Task item:
Copy every line from the records below that holds the word "pink".
╭─ Exercise data
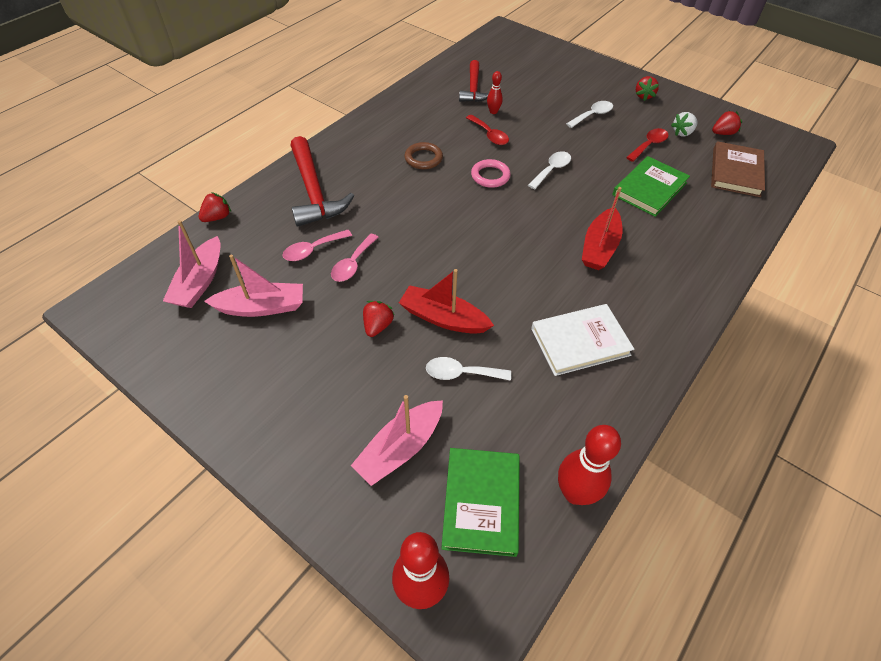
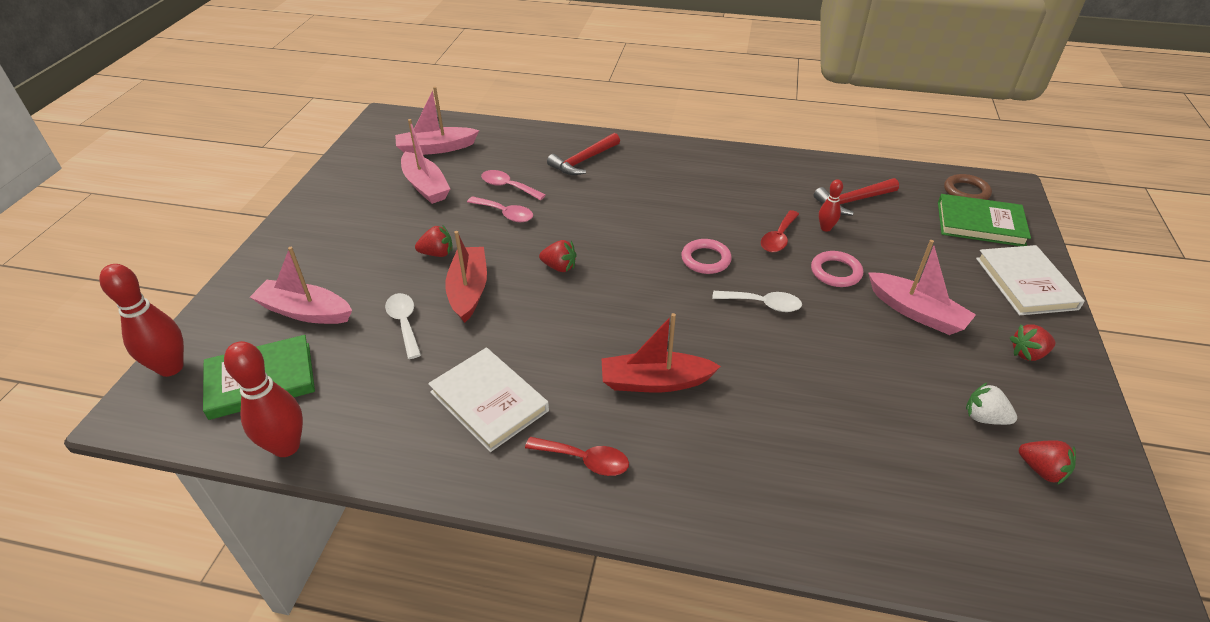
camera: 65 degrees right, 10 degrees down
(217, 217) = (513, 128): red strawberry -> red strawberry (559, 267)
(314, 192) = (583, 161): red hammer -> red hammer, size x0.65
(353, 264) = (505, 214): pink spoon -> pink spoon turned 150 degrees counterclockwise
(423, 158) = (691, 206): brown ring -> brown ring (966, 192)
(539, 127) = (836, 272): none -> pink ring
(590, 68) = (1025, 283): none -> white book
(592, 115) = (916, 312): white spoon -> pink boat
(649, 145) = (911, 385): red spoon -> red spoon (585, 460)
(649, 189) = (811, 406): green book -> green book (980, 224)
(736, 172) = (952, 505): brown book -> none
╰─
Response to this task:
(353, 264) = (505, 214): pink spoon -> pink spoon turned 150 degrees counterclockwise
(539, 127) = (836, 272): none -> pink ring
(592, 115) = (916, 312): white spoon -> pink boat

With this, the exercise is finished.